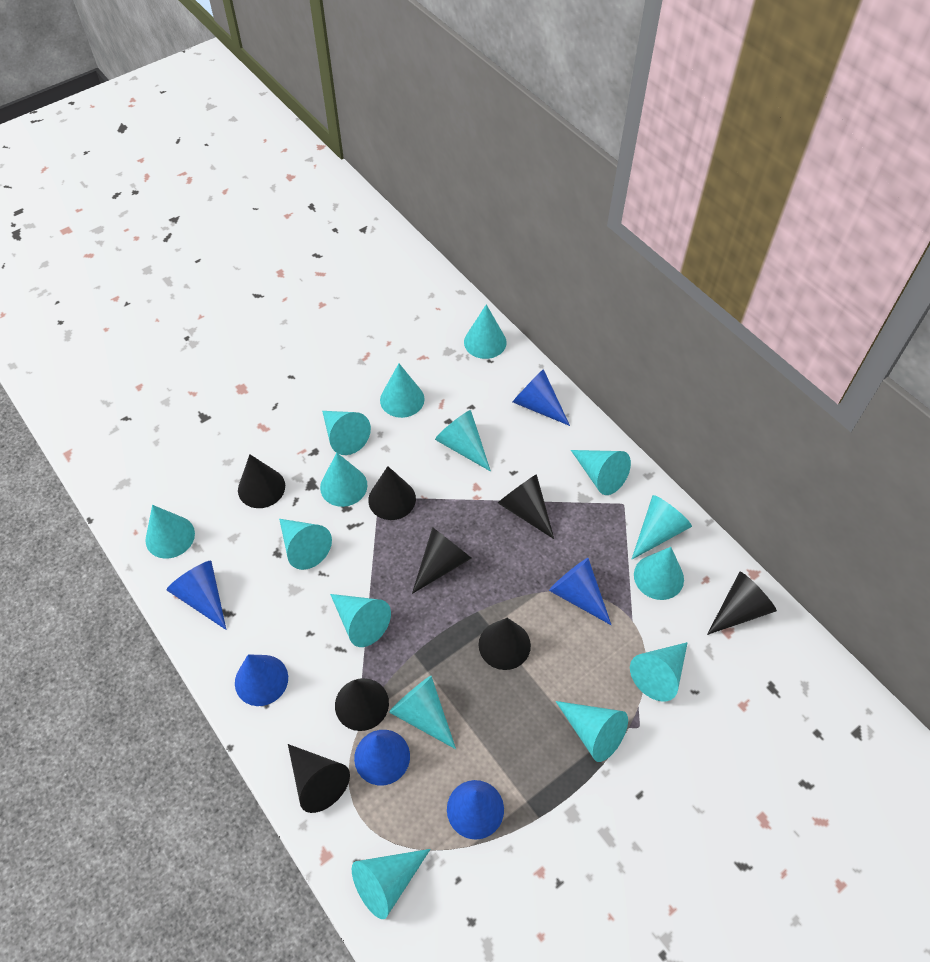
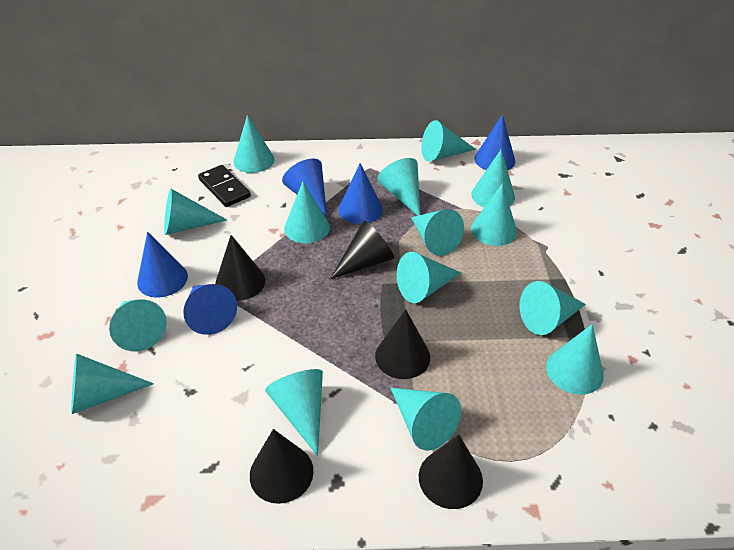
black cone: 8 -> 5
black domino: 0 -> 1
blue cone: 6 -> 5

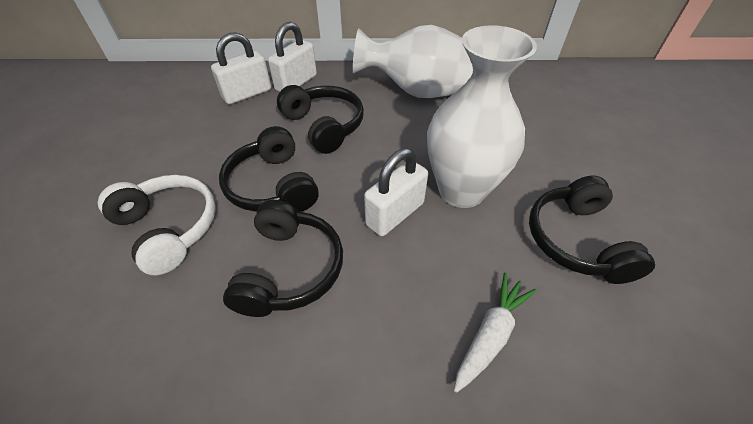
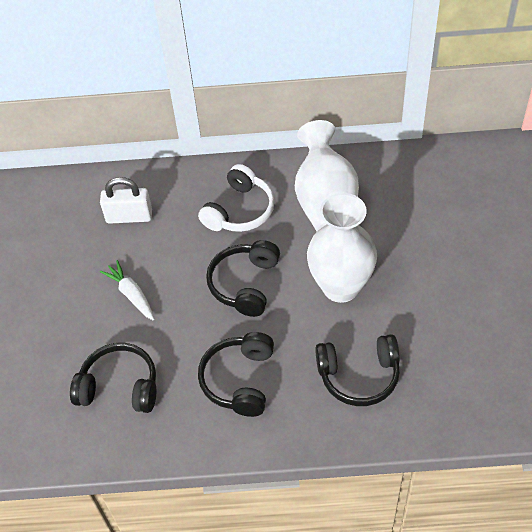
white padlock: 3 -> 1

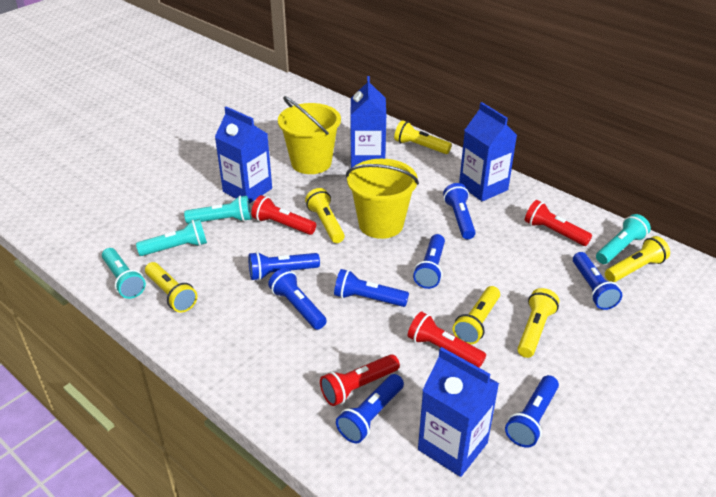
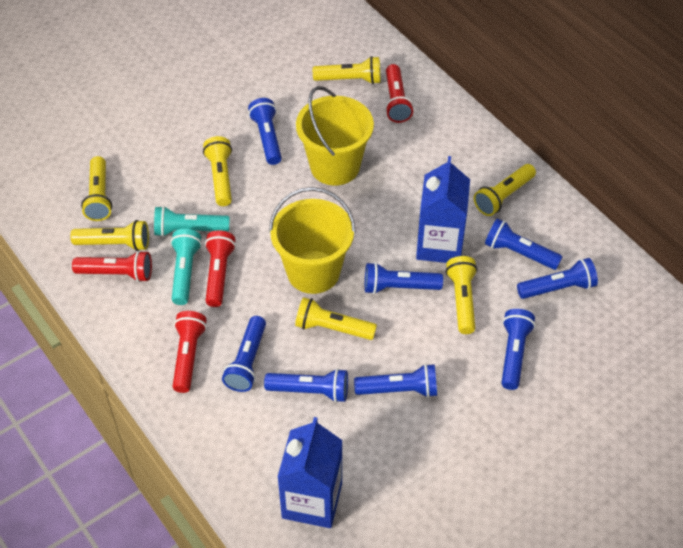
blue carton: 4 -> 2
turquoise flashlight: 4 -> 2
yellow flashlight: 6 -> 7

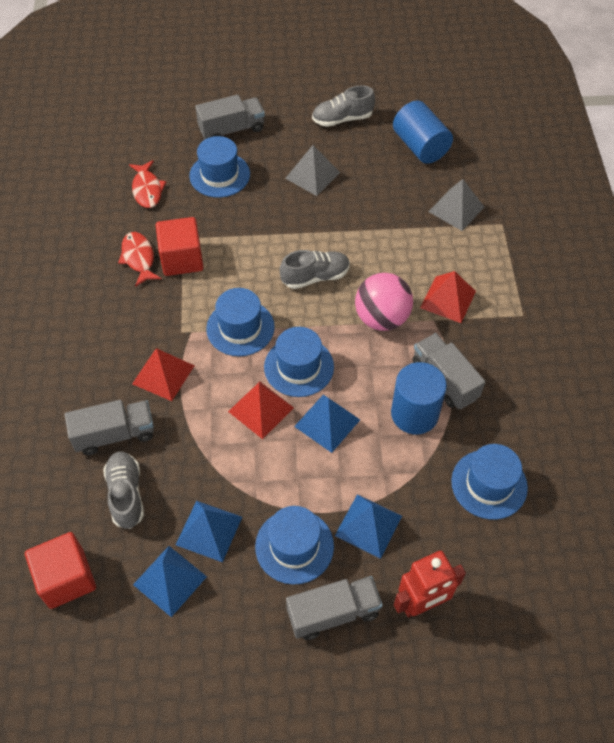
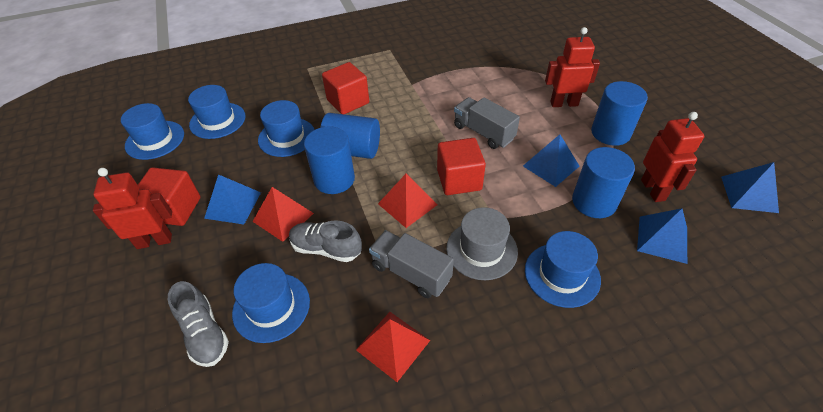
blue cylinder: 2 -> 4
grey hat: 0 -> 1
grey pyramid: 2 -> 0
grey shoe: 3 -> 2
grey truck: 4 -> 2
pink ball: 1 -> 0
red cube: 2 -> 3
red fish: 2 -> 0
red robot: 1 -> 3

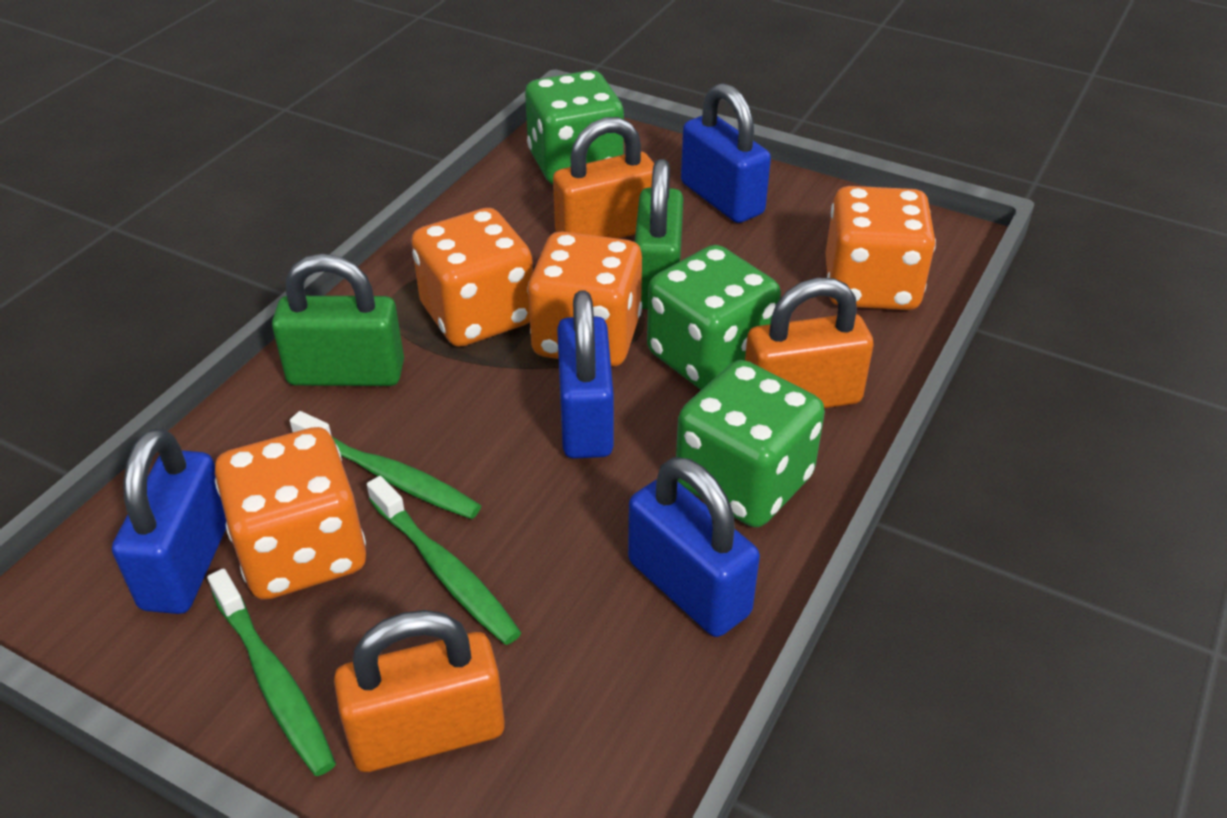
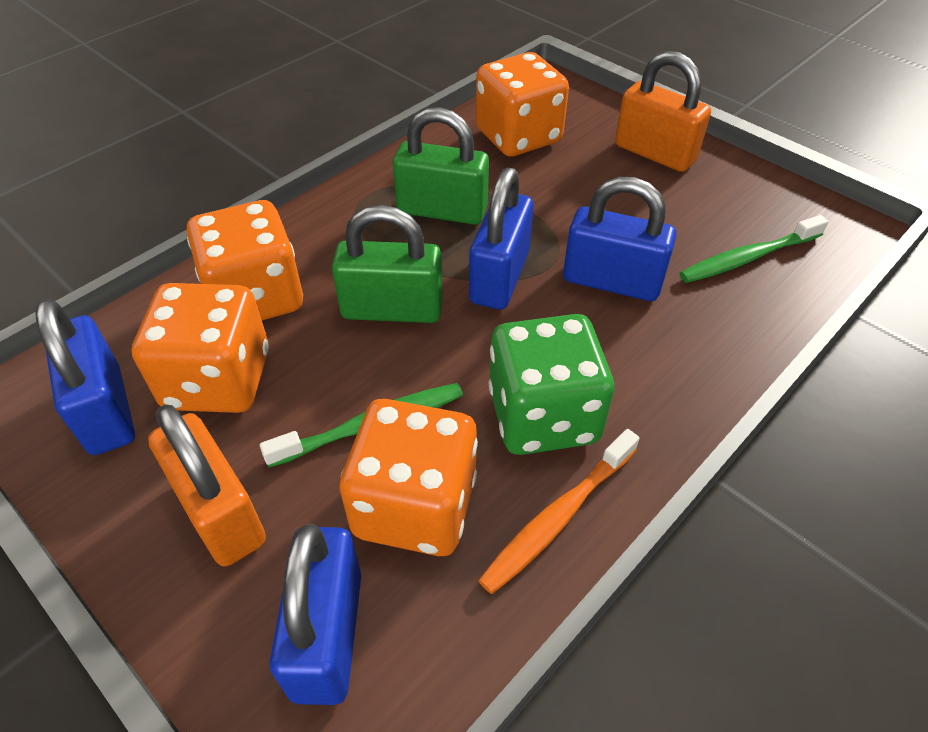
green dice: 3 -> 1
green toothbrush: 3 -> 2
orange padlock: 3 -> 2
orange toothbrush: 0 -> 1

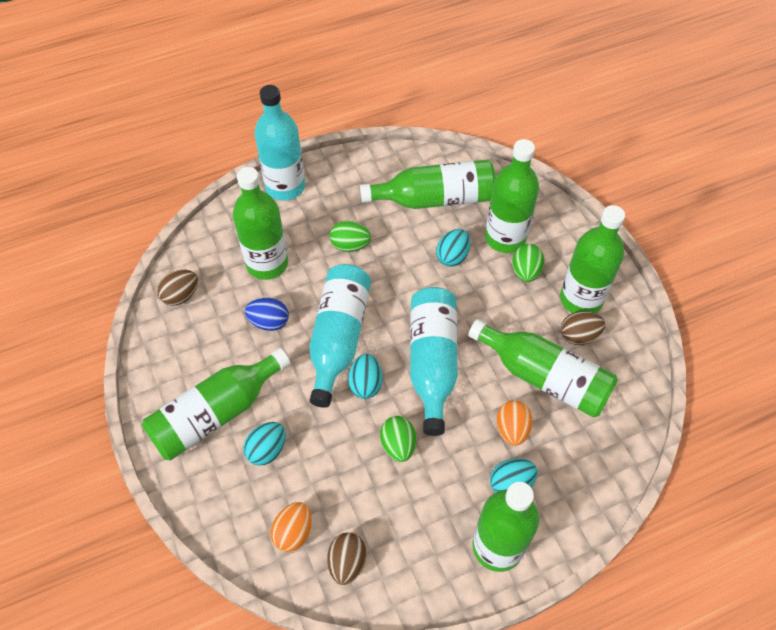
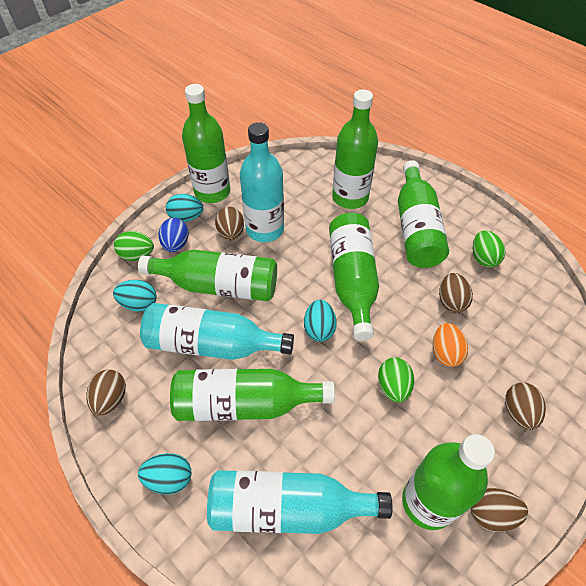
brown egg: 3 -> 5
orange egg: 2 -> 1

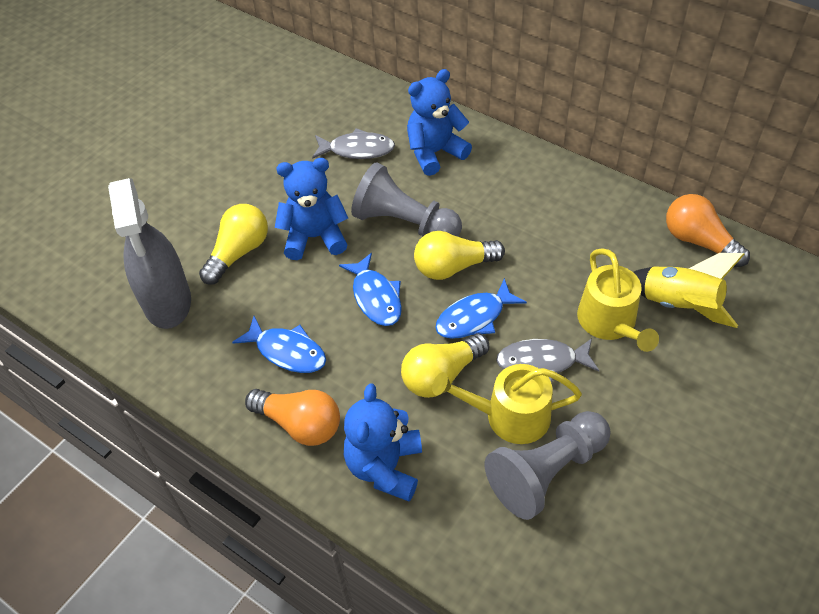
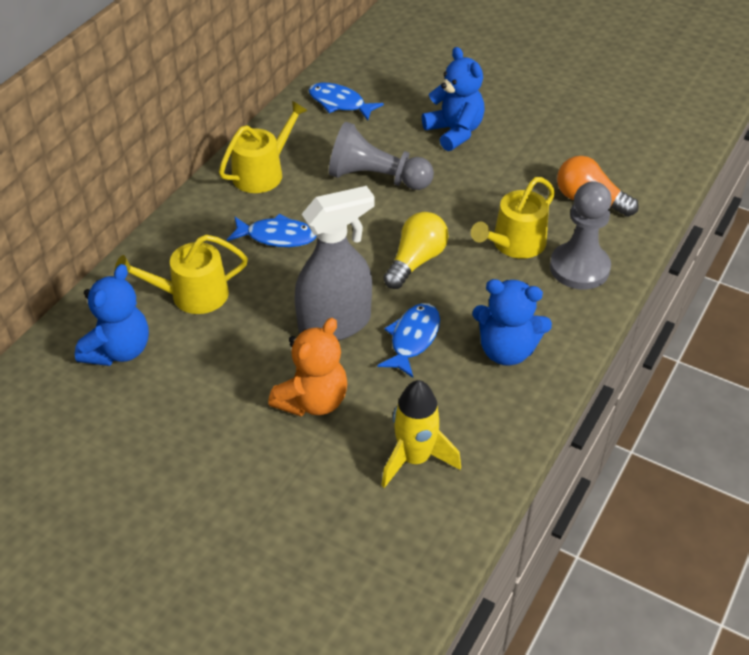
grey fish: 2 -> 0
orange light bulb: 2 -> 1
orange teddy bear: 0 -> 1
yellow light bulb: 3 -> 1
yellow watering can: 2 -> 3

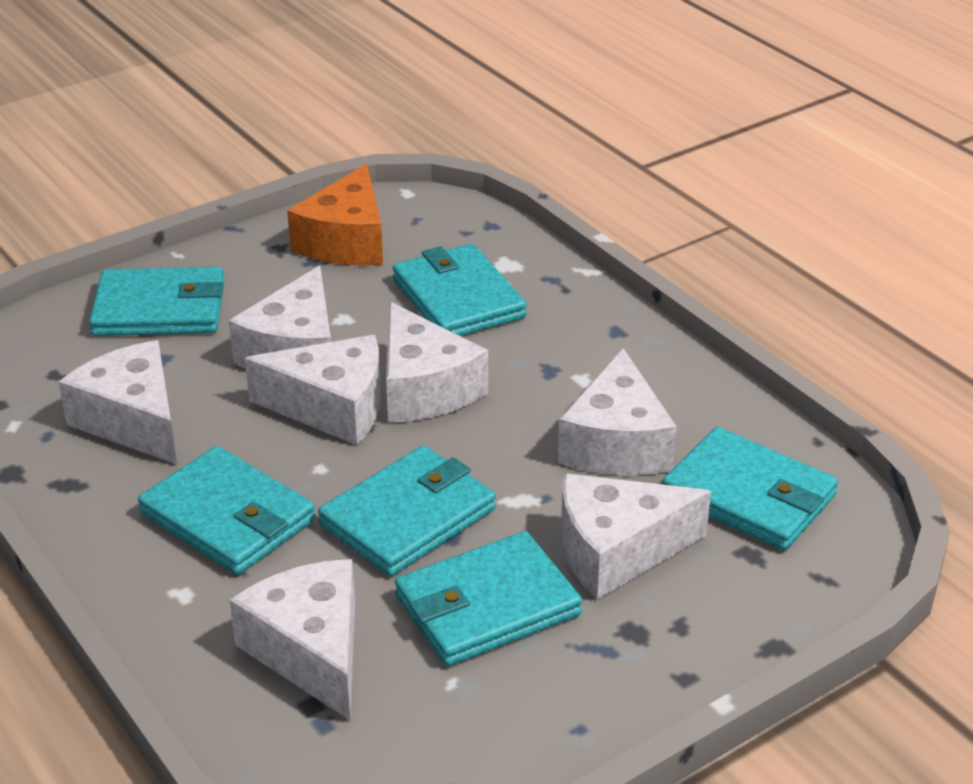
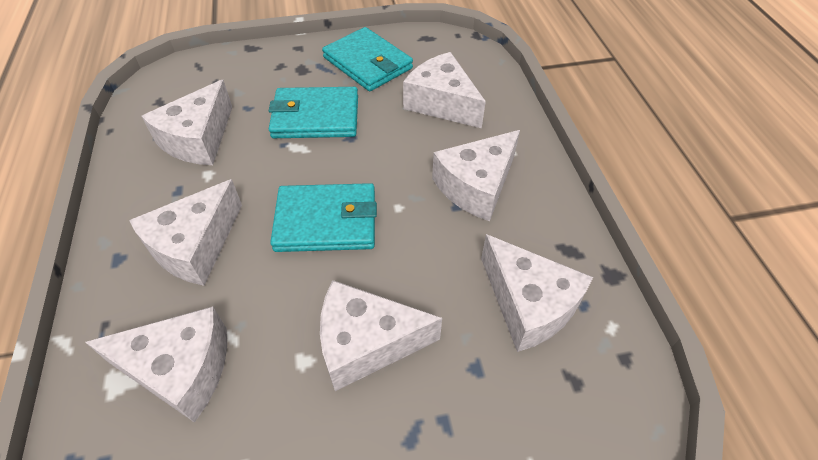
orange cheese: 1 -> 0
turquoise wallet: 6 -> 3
━━━━━━━━━━
WHAT YOU NEED TO DO | Only lines with the string "orange" belong in the answer; copy each of them from the listing.

RESPONSE TO THE TASK |
orange padlock: 3 -> 2
orange toothbrush: 0 -> 1
orange egg: 2 -> 1
orange light bulb: 2 -> 1
orange teddy bear: 0 -> 1
orange cheese: 1 -> 0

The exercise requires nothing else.